------ Information supplied

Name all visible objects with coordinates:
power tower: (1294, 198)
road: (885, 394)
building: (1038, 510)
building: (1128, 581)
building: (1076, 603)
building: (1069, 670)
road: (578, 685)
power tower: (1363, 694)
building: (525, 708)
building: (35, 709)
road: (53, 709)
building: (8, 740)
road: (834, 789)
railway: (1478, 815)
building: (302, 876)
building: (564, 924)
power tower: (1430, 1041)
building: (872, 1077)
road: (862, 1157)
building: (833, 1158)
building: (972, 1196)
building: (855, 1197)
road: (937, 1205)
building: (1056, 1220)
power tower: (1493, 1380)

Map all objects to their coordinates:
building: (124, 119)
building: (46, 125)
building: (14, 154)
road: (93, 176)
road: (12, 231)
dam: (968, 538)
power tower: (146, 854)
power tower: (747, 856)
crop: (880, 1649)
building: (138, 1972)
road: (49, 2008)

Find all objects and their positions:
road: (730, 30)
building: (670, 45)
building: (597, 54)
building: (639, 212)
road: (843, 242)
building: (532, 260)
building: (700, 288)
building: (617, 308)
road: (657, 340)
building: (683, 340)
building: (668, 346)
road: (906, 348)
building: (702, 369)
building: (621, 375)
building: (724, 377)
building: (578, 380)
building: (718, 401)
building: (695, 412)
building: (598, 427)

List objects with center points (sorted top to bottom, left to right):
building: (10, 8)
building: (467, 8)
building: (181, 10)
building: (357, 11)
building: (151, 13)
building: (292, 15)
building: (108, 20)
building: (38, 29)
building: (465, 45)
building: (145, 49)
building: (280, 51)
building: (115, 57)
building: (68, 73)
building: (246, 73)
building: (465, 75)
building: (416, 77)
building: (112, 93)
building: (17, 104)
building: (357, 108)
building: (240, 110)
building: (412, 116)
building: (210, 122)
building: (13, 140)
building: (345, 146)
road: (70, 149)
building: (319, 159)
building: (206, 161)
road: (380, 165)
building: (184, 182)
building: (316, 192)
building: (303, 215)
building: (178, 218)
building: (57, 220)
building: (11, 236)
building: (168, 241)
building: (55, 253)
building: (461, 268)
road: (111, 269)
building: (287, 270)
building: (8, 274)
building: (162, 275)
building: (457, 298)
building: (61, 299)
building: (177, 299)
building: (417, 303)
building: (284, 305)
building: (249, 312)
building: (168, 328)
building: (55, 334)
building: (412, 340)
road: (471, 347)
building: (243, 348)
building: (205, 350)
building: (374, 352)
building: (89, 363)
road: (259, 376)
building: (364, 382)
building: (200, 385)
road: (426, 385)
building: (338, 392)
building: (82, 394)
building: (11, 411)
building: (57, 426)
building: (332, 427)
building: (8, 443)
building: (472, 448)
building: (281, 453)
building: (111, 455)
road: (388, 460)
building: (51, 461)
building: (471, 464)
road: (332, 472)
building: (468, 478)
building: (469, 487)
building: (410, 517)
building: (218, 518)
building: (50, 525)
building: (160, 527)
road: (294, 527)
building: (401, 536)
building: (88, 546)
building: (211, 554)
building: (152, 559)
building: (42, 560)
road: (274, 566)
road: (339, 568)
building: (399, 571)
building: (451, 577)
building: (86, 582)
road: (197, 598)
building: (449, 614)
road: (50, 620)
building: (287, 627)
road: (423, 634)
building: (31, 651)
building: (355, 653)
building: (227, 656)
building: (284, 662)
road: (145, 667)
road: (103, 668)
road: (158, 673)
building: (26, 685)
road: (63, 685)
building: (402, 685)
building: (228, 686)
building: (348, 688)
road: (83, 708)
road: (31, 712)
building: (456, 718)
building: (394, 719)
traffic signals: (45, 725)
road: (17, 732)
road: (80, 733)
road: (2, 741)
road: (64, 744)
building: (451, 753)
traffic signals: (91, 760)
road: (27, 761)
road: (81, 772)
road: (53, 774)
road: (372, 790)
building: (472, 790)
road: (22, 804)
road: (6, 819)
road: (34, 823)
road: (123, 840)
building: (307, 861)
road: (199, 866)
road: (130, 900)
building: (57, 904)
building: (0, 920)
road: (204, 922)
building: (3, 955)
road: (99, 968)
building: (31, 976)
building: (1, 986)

------------

## Work request
All the data above should be restated in full, exactly.

## Solution to this task
Name all visible objects with coordinates:
power tower: (1294, 198)
road: (885, 394)
building: (1038, 510)
building: (1128, 581)
building: (1076, 603)
building: (1069, 670)
road: (578, 685)
power tower: (1363, 694)
building: (525, 708)
building: (35, 709)
road: (53, 709)
building: (8, 740)
road: (834, 789)
railway: (1478, 815)
building: (302, 876)
building: (564, 924)
power tower: (1430, 1041)
building: (872, 1077)
road: (862, 1157)
building: (833, 1158)
building: (972, 1196)
building: (855, 1197)
road: (937, 1205)
building: (1056, 1220)
power tower: (1493, 1380)

Map all objects to their coordinates:
building: (124, 119)
building: (46, 125)
building: (14, 154)
road: (93, 176)
road: (12, 231)
dam: (968, 538)
power tower: (146, 854)
power tower: (747, 856)
crop: (880, 1649)
building: (138, 1972)
road: (49, 2008)

Find all objects and their positions:
road: (730, 30)
building: (670, 45)
building: (597, 54)
building: (639, 212)
road: (843, 242)
building: (532, 260)
building: (700, 288)
building: (617, 308)
road: (657, 340)
building: (683, 340)
building: (668, 346)
road: (906, 348)
building: (702, 369)
building: (621, 375)
building: (724, 377)
building: (578, 380)
building: (718, 401)
building: (695, 412)
building: (598, 427)

List objects with center points (sorted top to bottom, left to right):
building: (10, 8)
building: (467, 8)
building: (181, 10)
building: (357, 11)
building: (151, 13)
building: (292, 15)
building: (108, 20)
building: (38, 29)
building: (465, 45)
building: (145, 49)
building: (280, 51)
building: (115, 57)
building: (68, 73)
building: (246, 73)
building: (465, 75)
building: (416, 77)
building: (112, 93)
building: (17, 104)
building: (357, 108)
building: (240, 110)
building: (412, 116)
building: (210, 122)
building: (13, 140)
building: (345, 146)
road: (70, 149)
building: (319, 159)
building: (206, 161)
road: (380, 165)
building: (184, 182)
building: (316, 192)
building: (303, 215)
building: (178, 218)
building: (57, 220)
building: (11, 236)
building: (168, 241)
building: (55, 253)
building: (461, 268)
road: (111, 269)
building: (287, 270)
building: (8, 274)
building: (162, 275)
building: (457, 298)
building: (61, 299)
building: (177, 299)
building: (417, 303)
building: (284, 305)
building: (249, 312)
building: (168, 328)
building: (55, 334)
building: (412, 340)
road: (471, 347)
building: (243, 348)
building: (205, 350)
building: (374, 352)
building: (89, 363)
road: (259, 376)
building: (364, 382)
building: (200, 385)
road: (426, 385)
building: (338, 392)
building: (82, 394)
building: (11, 411)
building: (57, 426)
building: (332, 427)
building: (8, 443)
building: (472, 448)
building: (281, 453)
building: (111, 455)
road: (388, 460)
building: (51, 461)
building: (471, 464)
road: (332, 472)
building: (468, 478)
building: (469, 487)
building: (410, 517)
building: (218, 518)
building: (50, 525)
building: (160, 527)
road: (294, 527)
building: (401, 536)
building: (88, 546)
building: (211, 554)
building: (152, 559)
building: (42, 560)
road: (274, 566)
road: (339, 568)
building: (399, 571)
building: (451, 577)
building: (86, 582)
road: (197, 598)
building: (449, 614)
road: (50, 620)
building: (287, 627)
road: (423, 634)
building: (31, 651)
building: (355, 653)
building: (227, 656)
building: (284, 662)
road: (145, 667)
road: (103, 668)
road: (158, 673)
building: (26, 685)
road: (63, 685)
building: (402, 685)
building: (228, 686)
building: (348, 688)
road: (83, 708)
road: (31, 712)
building: (456, 718)
building: (394, 719)
traffic signals: (45, 725)
road: (17, 732)
road: (80, 733)
road: (2, 741)
road: (64, 744)
building: (451, 753)
traffic signals: (91, 760)
road: (27, 761)
road: (81, 772)
road: (53, 774)
road: (372, 790)
building: (472, 790)
road: (22, 804)
road: (6, 819)
road: (34, 823)
road: (123, 840)
building: (307, 861)
road: (199, 866)
road: (130, 900)
building: (57, 904)
building: (0, 920)
road: (204, 922)
building: (3, 955)
road: (99, 968)
building: (31, 976)
building: (1, 986)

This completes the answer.